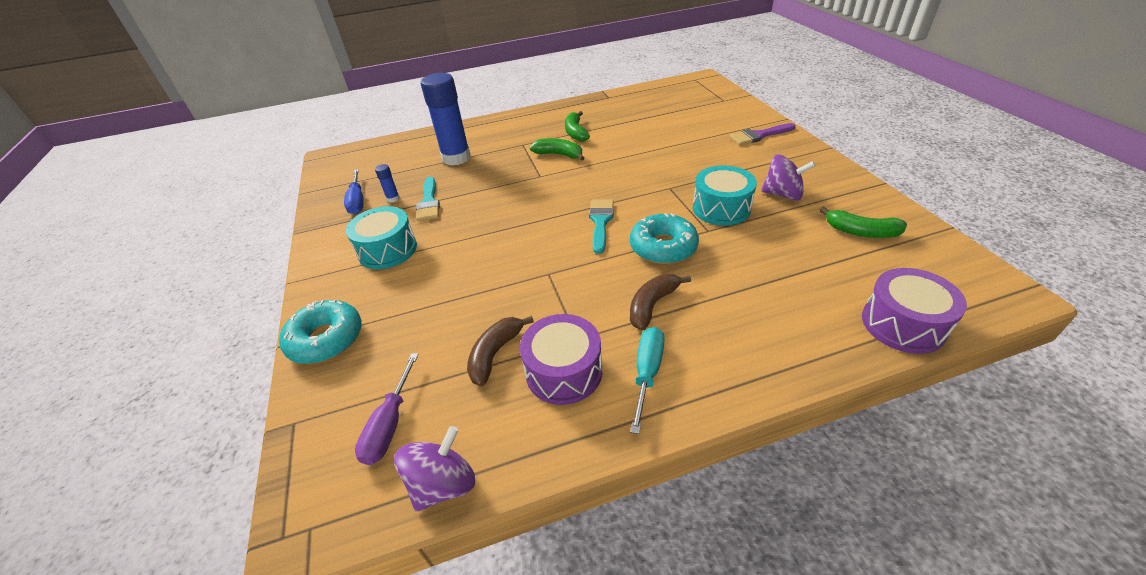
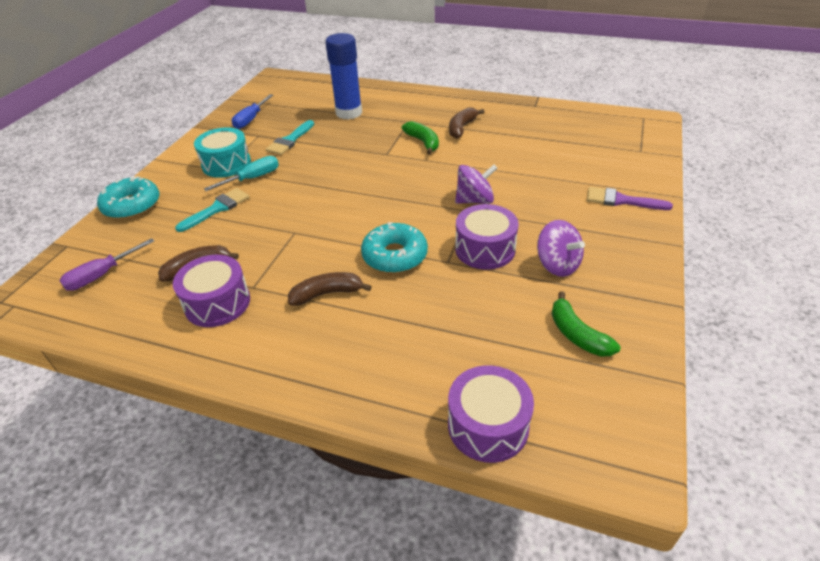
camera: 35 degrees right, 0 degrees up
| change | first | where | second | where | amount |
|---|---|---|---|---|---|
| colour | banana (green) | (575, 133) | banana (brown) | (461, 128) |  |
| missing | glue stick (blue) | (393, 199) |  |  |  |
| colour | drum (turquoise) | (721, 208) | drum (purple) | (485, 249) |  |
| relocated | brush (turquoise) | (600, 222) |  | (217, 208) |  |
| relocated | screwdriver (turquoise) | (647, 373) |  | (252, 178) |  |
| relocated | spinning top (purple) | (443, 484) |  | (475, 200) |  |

━━━━━━━━━━━━━━━━━━━━━━━━━━━━━━

Exercise requirements: Every line from the one containing "relocated | brush" through the end of the data must be repeated exactly, and no other line.

Finished exercise:
| relocated | brush (turquoise) | (600, 222) |  | (217, 208) |  |
| relocated | screwdriver (turquoise) | (647, 373) |  | (252, 178) |  |
| relocated | spinning top (purple) | (443, 484) |  | (475, 200) |  |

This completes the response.